● TASK TO CARRY OUT:
Retype every line of the data below, starting with the first and ending with the line that contains "XT2: 32.768kHz (U2/XTAL1, U2/XTAL2)", but leave out the pictures.
· · · · · · ·
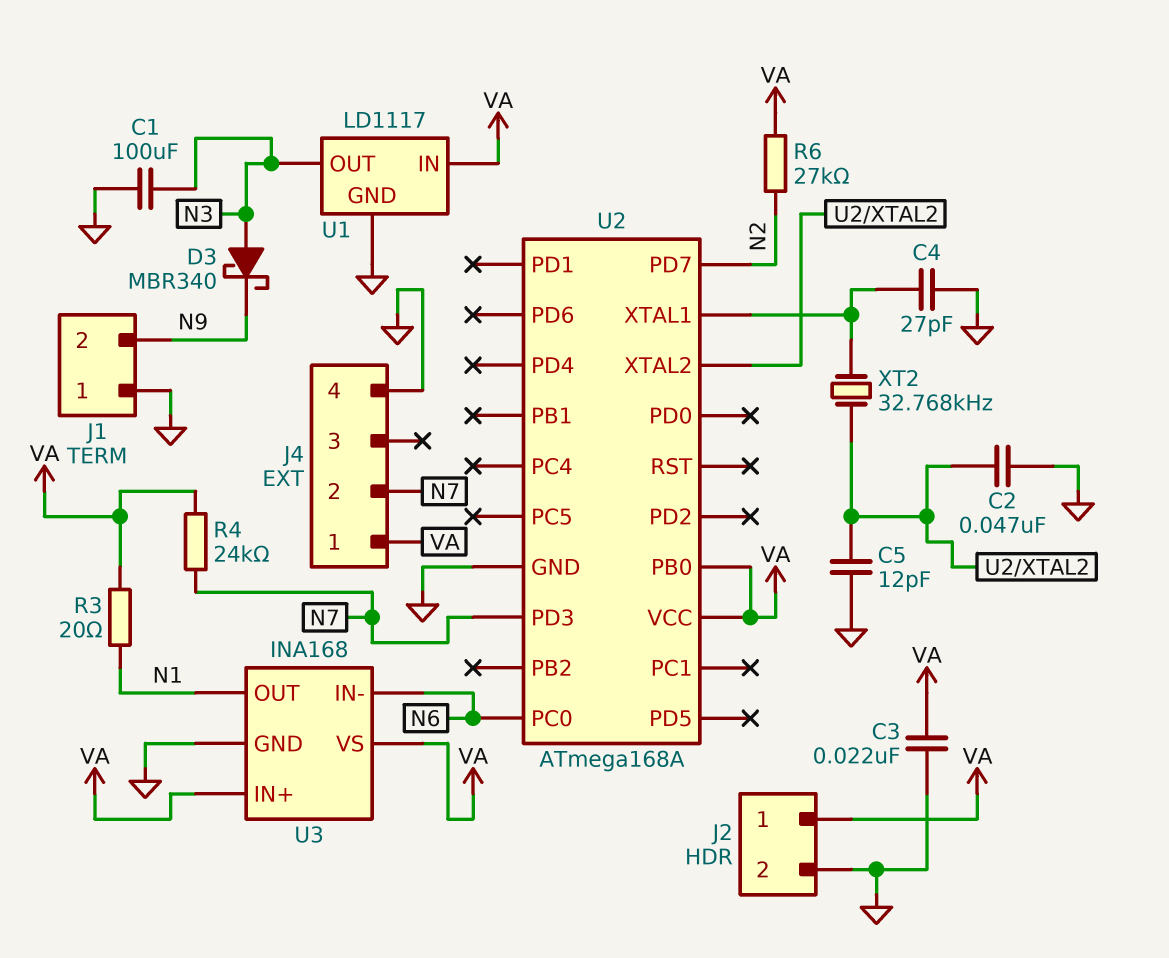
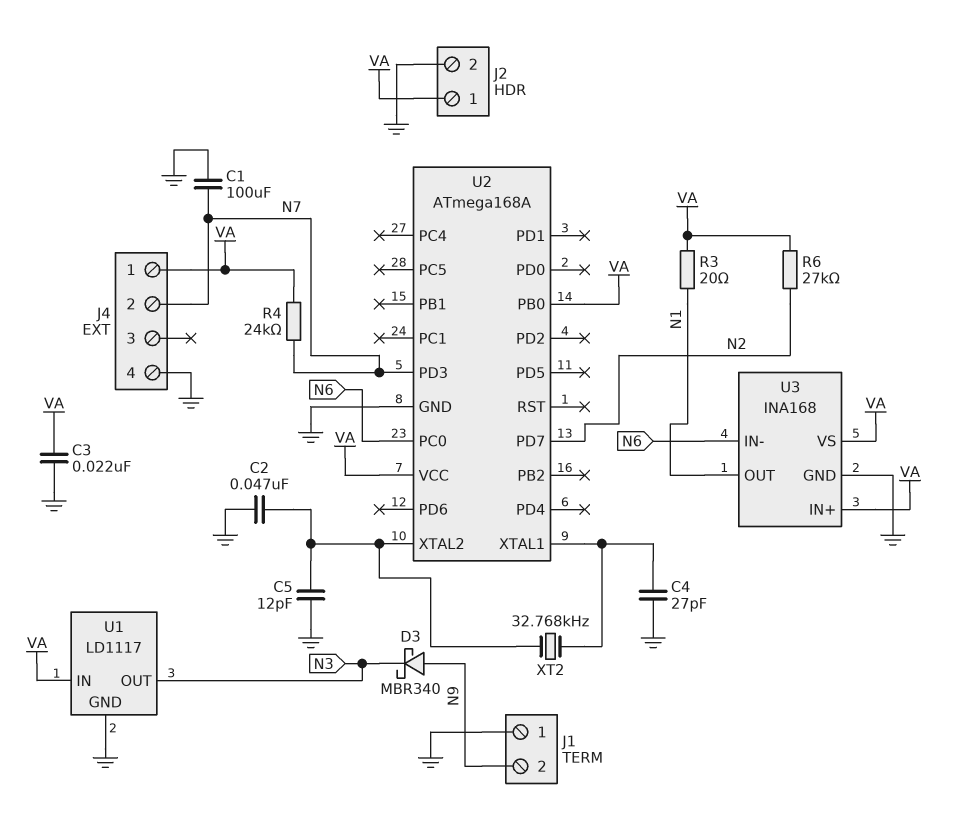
C1: 100uF (GND, N3) -> 100uF (GND, N7)
D3: schottky MBR340 (A N3, K N9) -> schottky MBR340 (A N9, K N3)

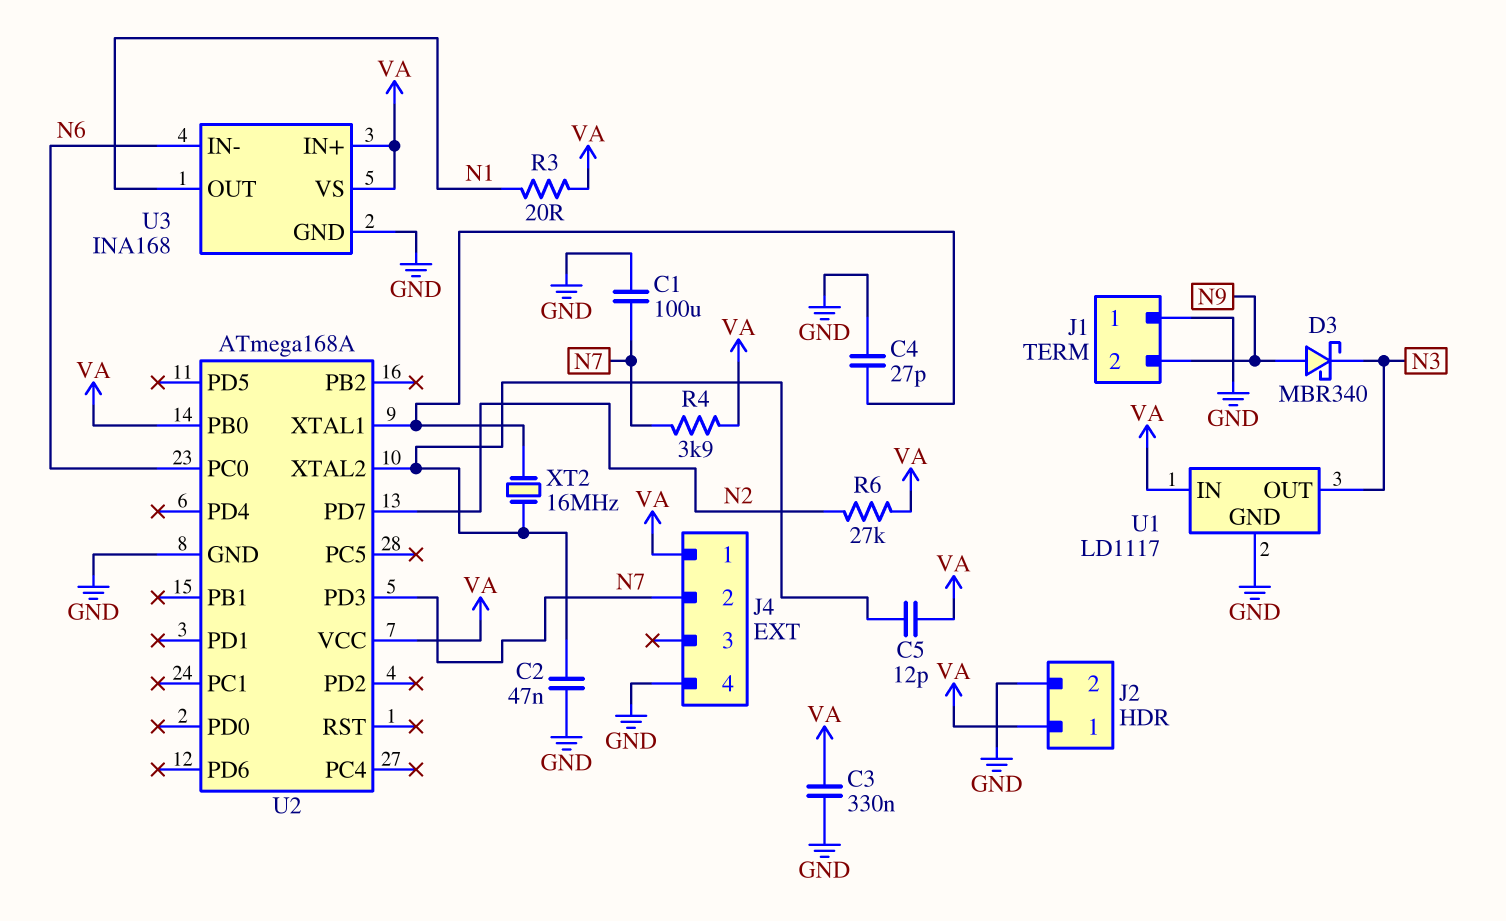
C3: 22nF (GND, VA) -> 330nF (GND, VA)
C5: 12pF (GND, U2/XTAL2) -> 12pF (U2/XTAL2, VA)
R4: 24k (N7, VA) -> 3.9k (N7, VA)
XT2: 32.768kHz (U2/XTAL1, U2/XTAL2) -> 16MHz (U2/XTAL1, U2/XTAL2)

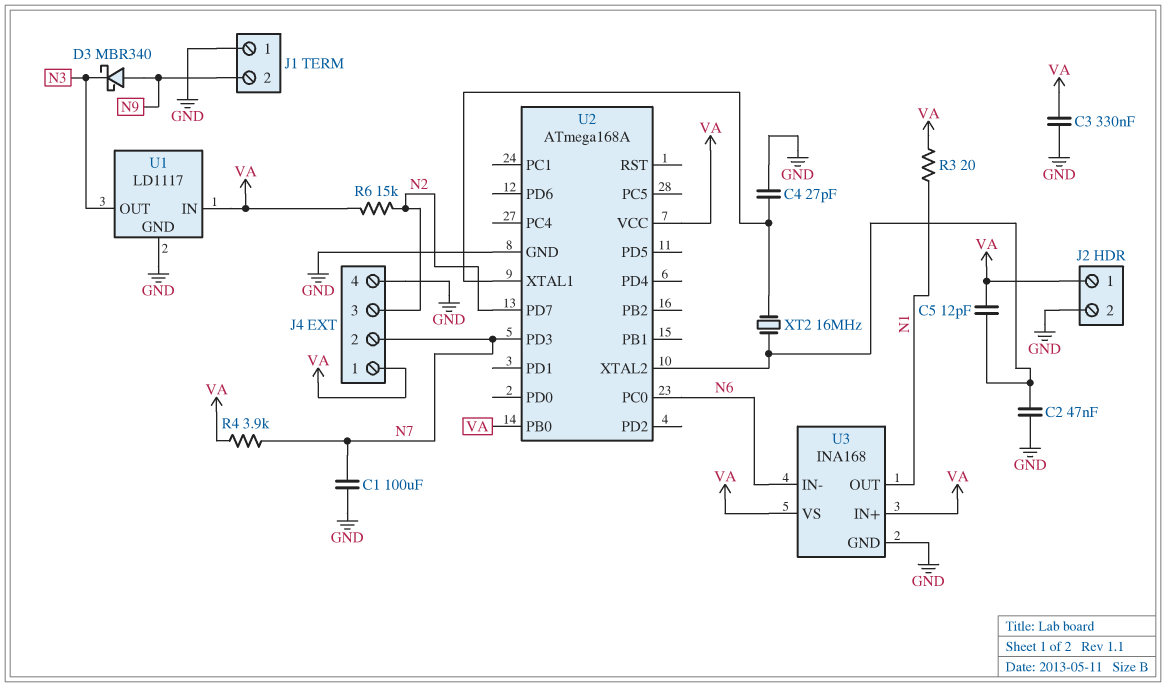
J4 pin 3: none -> N2
R6: 27k (N2, VA) -> 15k (N2, VA)

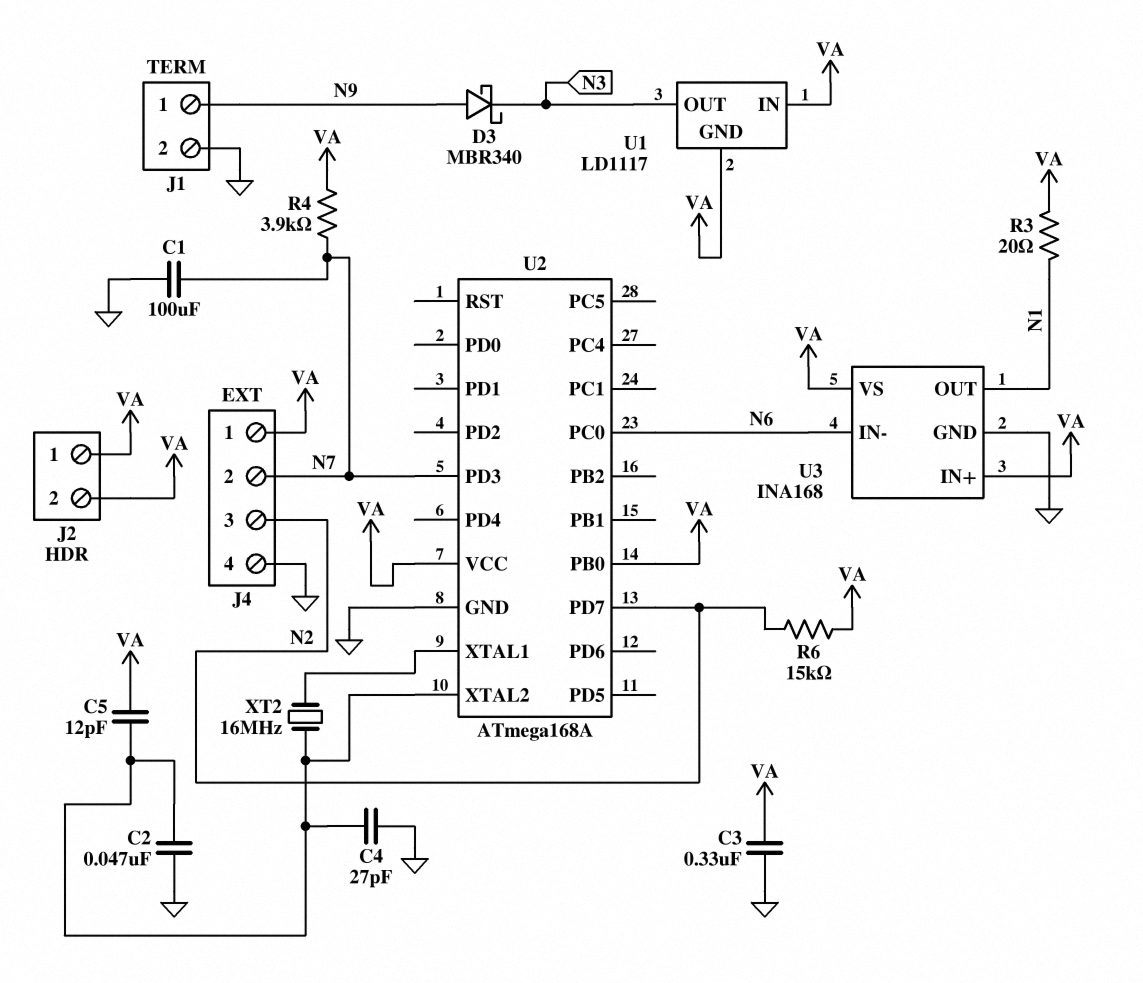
C4: 27pF (GND, U2/XTAL1) -> 27pF (GND, U2/XTAL2)
J1 pin 1: GND -> N9
J1 pin 2: N9 -> GND
J2 pin 2: GND -> VA
U1 pin GND: GND -> VA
· · · · · · ·
● RESULT FOR THIS TASK:
C1: 100uF (GND, N3) -> 100uF (GND, N7)
D3: schottky MBR340 (A N3, K N9) -> schottky MBR340 (A N9, K N3)

C3: 22nF (GND, VA) -> 330nF (GND, VA)
C5: 12pF (GND, U2/XTAL2) -> 12pF (U2/XTAL2, VA)
R4: 24k (N7, VA) -> 3.9k (N7, VA)
XT2: 32.768kHz (U2/XTAL1, U2/XTAL2) -> 16MHz (U2/XTAL1, U2/XTAL2)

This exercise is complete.